#### Data for this task ####
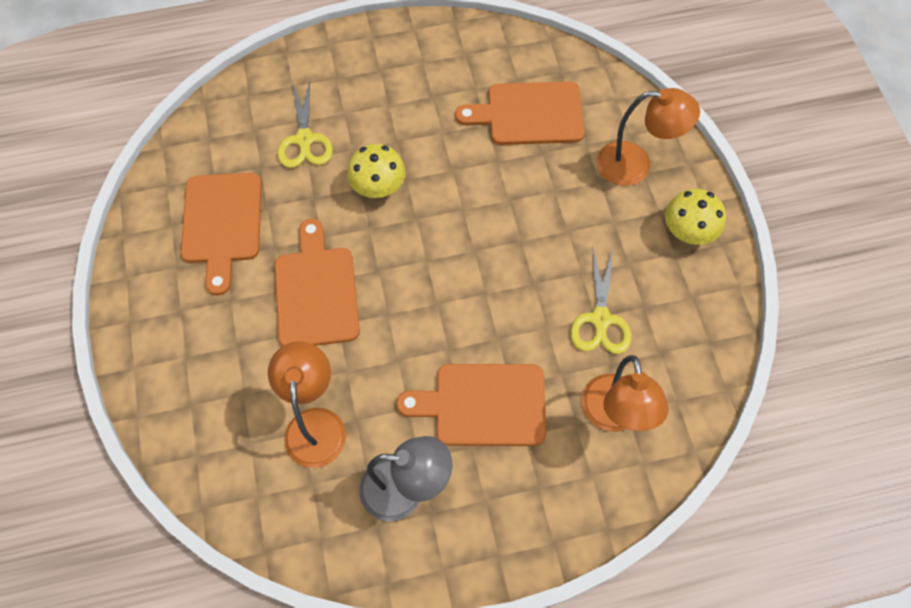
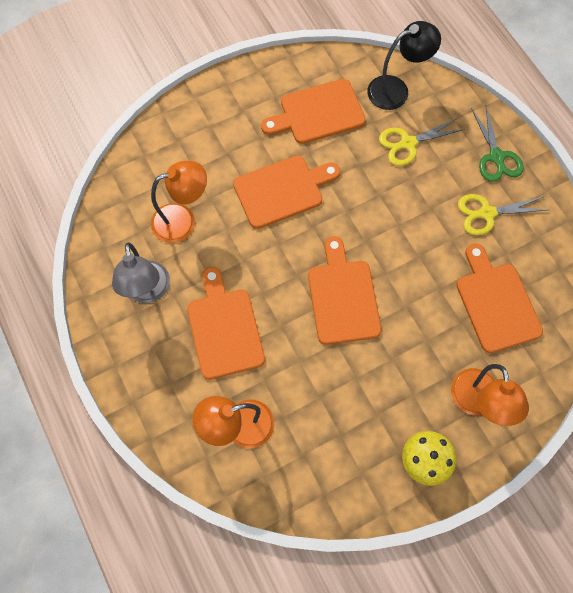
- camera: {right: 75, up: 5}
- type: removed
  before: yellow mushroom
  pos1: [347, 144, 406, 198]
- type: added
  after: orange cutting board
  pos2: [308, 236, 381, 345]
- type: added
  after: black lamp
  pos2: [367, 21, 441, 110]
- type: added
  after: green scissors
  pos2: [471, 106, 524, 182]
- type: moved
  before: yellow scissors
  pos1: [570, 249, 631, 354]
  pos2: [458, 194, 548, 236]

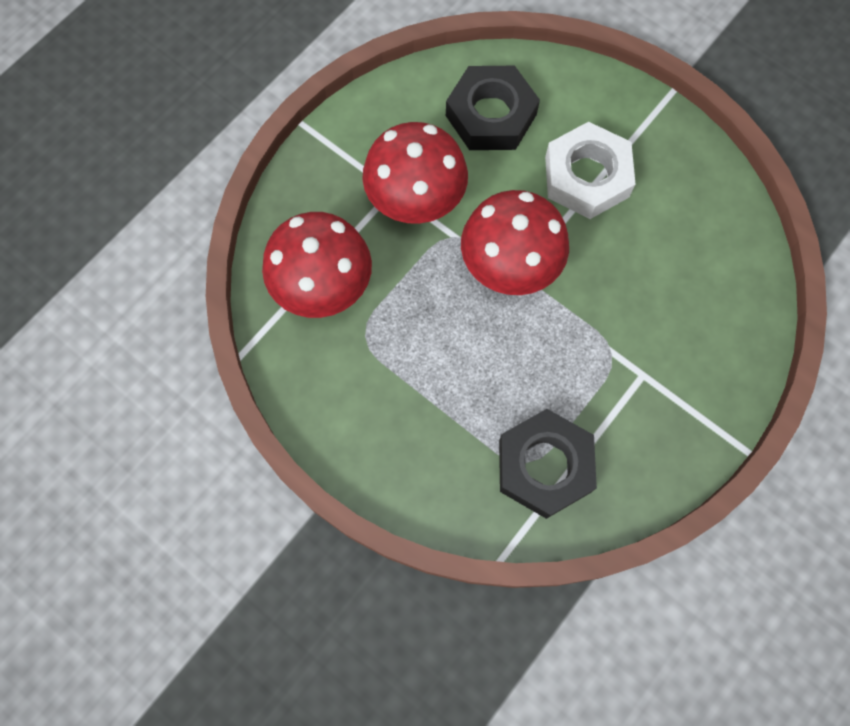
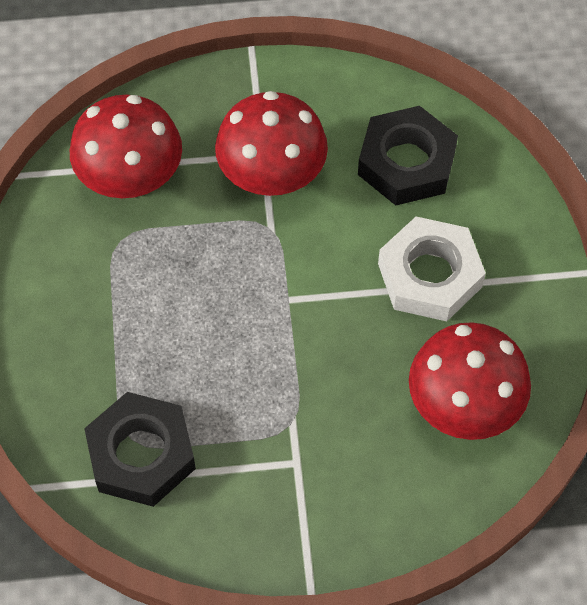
- camera: {right: 45, up: -10}
- type: moved
  before: red mushroom
  pos1: [461, 190, 569, 295]
  pos2: [409, 322, 531, 440]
####
Could the entries above be written out word for word, pictures excluded?

**Solution to this problem**:
- camera: {right: 75, up: 5}
- type: removed
  before: yellow mushroom
  pos1: [347, 144, 406, 198]
- type: added
  after: orange cutting board
  pos2: [308, 236, 381, 345]
- type: added
  after: black lamp
  pos2: [367, 21, 441, 110]
- type: added
  after: green scissors
  pos2: [471, 106, 524, 182]
- type: moved
  before: yellow scissors
  pos1: [570, 249, 631, 354]
  pos2: [458, 194, 548, 236]

- camera: {right: 45, up: -10}
- type: moved
  before: red mushroom
  pos1: [461, 190, 569, 295]
  pos2: [409, 322, 531, 440]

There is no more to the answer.